### [TASK]
In the data below, find the line containing "relocated,orange_dulite,334 506 382", then set down that line and every later line up to and including the line containing "missing,white_sezabal,421 232 451", exactly.

== SOURCE INFORMATION ==

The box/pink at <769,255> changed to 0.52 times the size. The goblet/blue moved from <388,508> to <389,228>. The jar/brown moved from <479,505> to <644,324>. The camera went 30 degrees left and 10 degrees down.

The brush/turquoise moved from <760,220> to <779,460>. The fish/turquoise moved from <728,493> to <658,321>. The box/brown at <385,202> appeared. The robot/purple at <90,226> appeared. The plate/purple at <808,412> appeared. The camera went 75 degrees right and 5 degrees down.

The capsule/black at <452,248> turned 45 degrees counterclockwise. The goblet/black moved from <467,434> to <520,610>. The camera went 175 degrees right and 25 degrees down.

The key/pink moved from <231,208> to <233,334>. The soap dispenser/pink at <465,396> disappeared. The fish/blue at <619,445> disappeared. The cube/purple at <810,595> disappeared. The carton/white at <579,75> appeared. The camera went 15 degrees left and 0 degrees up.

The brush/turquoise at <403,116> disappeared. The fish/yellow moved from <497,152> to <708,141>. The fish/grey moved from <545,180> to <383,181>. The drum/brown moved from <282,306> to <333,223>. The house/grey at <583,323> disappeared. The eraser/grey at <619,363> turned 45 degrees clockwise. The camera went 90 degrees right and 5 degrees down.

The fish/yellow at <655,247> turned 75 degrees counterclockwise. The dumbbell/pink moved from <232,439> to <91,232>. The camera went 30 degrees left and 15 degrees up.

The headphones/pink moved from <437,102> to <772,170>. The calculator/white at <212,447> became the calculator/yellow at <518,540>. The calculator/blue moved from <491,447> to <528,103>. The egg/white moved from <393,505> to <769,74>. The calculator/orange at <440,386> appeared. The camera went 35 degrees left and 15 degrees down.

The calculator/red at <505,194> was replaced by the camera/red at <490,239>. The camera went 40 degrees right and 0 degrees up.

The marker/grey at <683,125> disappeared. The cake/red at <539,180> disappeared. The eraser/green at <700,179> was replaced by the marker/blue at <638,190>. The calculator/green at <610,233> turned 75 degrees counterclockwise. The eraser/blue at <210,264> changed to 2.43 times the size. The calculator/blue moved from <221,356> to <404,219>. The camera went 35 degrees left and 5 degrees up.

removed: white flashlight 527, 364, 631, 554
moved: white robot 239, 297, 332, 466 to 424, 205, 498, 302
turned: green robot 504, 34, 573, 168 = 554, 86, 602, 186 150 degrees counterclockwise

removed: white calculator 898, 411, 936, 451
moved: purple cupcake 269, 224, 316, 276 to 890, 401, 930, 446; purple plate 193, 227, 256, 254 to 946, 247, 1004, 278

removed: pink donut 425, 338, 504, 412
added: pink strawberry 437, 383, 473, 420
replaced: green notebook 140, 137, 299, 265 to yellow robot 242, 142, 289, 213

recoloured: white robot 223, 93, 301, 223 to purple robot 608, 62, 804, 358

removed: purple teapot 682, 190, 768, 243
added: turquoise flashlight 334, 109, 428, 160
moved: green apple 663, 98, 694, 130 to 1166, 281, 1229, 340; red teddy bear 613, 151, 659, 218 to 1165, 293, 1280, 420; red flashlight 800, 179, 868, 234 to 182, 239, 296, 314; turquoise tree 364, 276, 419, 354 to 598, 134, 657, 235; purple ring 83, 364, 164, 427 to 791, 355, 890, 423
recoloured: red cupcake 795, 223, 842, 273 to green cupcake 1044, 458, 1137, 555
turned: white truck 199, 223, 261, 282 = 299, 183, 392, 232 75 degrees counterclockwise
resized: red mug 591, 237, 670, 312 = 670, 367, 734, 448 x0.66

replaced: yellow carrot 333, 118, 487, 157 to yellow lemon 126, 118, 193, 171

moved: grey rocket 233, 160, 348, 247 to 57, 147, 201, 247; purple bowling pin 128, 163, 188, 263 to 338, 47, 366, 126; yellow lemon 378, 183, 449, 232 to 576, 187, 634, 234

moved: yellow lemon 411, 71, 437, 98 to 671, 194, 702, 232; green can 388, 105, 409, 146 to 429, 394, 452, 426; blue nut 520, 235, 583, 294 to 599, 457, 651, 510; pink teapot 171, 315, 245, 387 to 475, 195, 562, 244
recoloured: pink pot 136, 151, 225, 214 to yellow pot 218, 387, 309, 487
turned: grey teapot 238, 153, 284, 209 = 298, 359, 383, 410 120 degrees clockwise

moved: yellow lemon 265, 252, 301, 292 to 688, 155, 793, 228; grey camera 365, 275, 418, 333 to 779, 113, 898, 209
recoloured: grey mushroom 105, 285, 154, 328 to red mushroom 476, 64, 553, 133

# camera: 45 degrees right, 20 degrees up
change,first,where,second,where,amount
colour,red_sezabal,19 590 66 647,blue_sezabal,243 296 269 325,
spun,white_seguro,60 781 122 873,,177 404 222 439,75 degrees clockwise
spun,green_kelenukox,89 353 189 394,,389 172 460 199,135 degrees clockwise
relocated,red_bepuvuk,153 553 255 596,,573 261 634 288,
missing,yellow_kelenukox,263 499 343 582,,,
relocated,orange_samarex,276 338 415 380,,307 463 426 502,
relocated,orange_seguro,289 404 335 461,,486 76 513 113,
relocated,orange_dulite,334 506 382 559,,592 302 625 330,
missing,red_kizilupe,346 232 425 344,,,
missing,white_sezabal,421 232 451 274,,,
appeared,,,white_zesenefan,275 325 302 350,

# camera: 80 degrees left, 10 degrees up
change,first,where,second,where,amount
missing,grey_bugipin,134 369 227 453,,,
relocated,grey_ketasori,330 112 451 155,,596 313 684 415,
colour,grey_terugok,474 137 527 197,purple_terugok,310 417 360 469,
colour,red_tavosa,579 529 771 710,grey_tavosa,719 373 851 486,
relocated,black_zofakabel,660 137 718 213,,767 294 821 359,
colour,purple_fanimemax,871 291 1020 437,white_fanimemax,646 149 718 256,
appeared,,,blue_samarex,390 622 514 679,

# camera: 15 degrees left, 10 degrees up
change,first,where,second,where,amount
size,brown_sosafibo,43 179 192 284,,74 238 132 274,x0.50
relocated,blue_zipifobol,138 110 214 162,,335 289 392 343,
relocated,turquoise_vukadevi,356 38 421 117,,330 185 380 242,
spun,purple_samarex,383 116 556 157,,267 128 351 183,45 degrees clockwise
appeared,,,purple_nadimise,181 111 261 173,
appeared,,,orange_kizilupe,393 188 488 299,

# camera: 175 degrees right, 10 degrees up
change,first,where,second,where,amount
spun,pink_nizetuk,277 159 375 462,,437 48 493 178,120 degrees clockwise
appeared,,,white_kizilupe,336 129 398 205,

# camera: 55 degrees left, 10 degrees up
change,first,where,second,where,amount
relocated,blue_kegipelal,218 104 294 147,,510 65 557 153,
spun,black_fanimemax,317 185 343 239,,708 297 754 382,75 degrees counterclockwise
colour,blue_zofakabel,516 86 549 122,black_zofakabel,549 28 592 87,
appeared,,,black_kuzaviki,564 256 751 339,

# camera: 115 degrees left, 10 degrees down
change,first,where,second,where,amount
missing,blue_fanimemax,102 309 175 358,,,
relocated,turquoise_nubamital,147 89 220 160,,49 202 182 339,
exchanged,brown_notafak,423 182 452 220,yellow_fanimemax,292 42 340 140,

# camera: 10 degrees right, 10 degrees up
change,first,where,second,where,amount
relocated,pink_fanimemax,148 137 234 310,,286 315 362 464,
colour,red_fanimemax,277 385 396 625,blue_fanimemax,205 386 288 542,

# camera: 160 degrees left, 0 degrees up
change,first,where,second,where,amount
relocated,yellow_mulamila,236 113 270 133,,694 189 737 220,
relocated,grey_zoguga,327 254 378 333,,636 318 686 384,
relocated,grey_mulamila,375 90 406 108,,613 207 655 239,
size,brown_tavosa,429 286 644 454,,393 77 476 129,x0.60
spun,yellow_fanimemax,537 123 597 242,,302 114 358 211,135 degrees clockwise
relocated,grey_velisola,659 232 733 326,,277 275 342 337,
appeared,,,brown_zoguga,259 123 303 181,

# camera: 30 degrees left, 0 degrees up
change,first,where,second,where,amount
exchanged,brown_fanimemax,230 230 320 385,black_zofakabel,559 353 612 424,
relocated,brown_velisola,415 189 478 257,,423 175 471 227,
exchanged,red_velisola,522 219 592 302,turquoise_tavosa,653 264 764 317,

===

### [ANSWER TO THE PROBLEM]
relocated,orange_dulite,334 506 382 559,,592 302 625 330,
missing,red_kizilupe,346 232 425 344,,,
missing,white_sezabal,421 232 451 274,,,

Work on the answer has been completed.